[Edit tracking data]
..............................

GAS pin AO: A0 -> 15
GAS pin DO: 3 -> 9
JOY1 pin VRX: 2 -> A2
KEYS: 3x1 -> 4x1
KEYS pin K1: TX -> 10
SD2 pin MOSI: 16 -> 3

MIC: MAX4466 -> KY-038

..............................

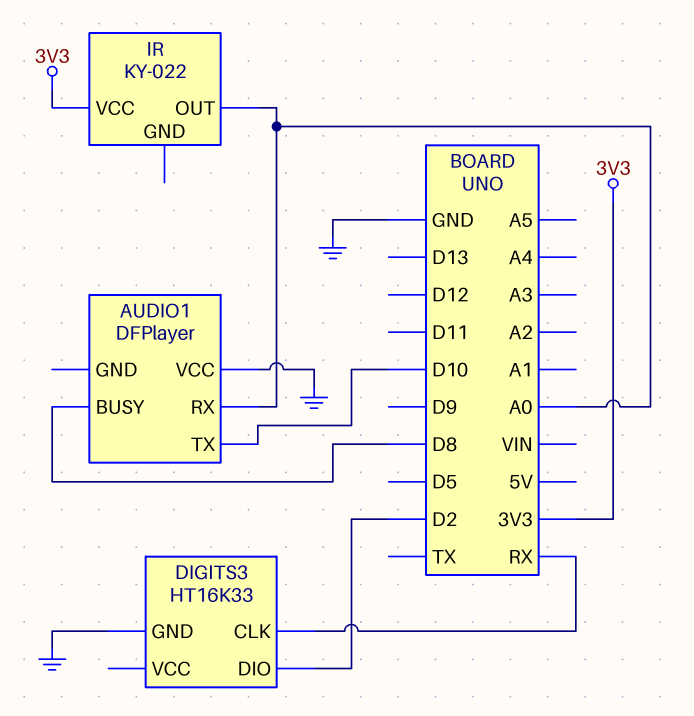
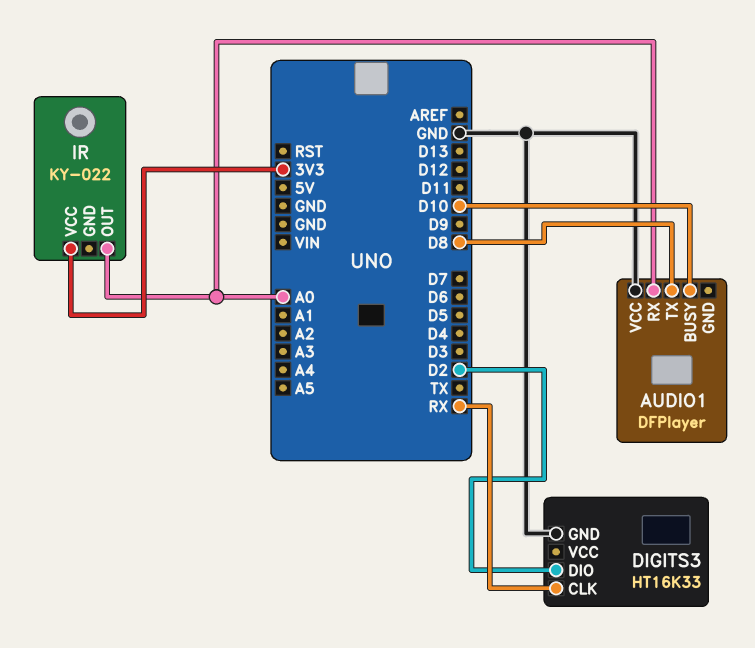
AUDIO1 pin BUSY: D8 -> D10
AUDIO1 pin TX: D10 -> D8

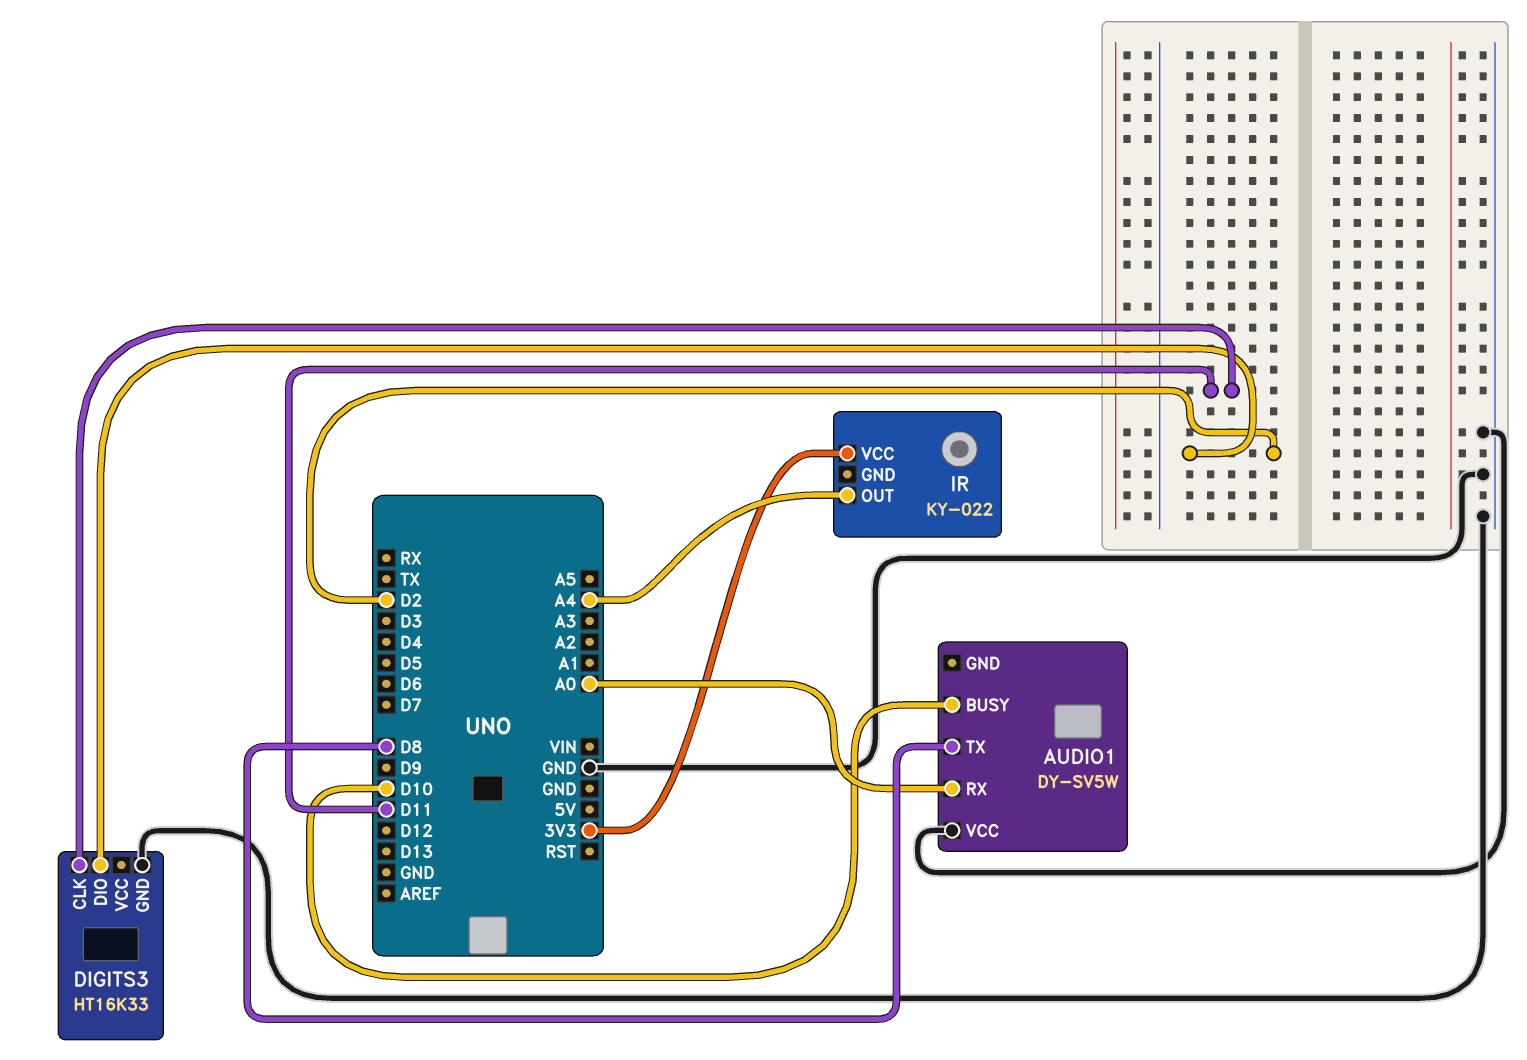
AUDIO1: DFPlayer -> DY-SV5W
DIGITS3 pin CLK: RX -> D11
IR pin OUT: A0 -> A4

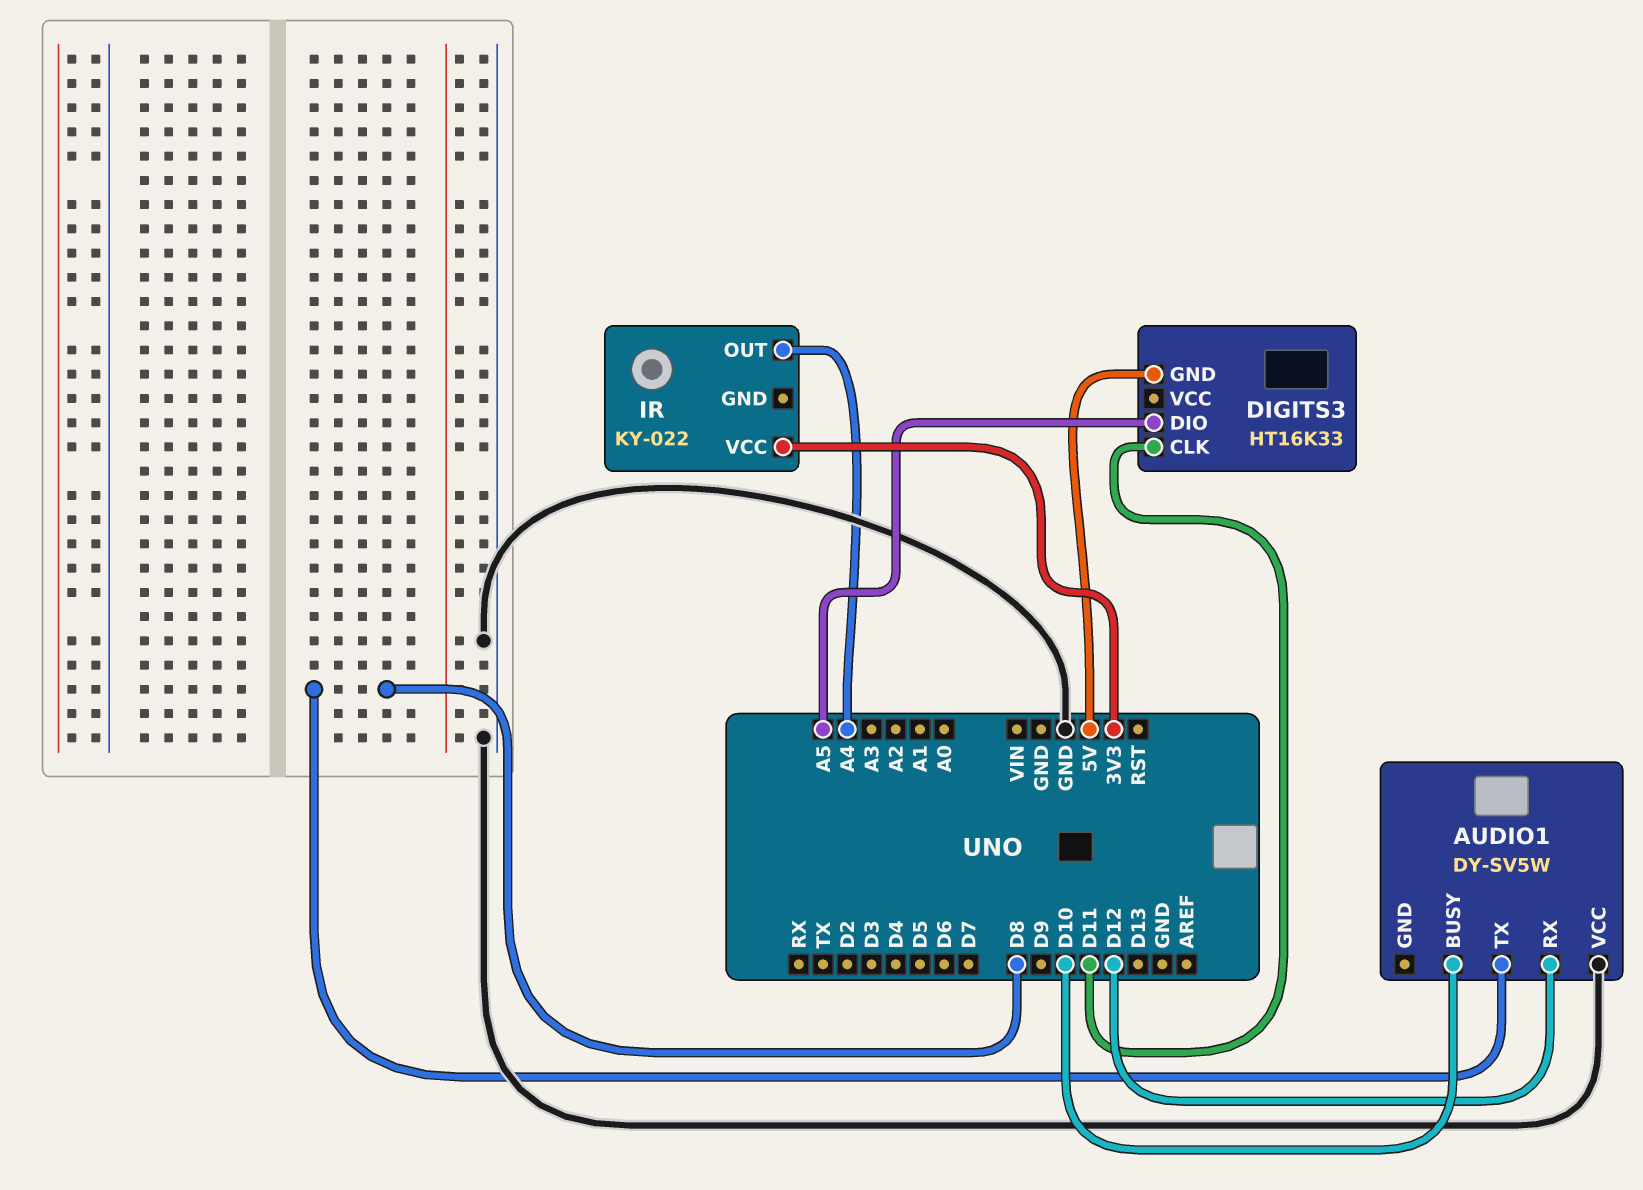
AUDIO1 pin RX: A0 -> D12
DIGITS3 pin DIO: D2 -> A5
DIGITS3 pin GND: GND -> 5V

..............................

## Your goal
In the data above, find the line with "GAS pin AO: A0 -> 15" and the line with "MIC: MAX4466 -> KY-038". Retype both, plus every line between them, exactly.

## Exercise answer
GAS pin AO: A0 -> 15
GAS pin DO: 3 -> 9
JOY1 pin VRX: 2 -> A2
KEYS: 3x1 -> 4x1
KEYS pin K1: TX -> 10
SD2 pin MOSI: 16 -> 3

MIC: MAX4466 -> KY-038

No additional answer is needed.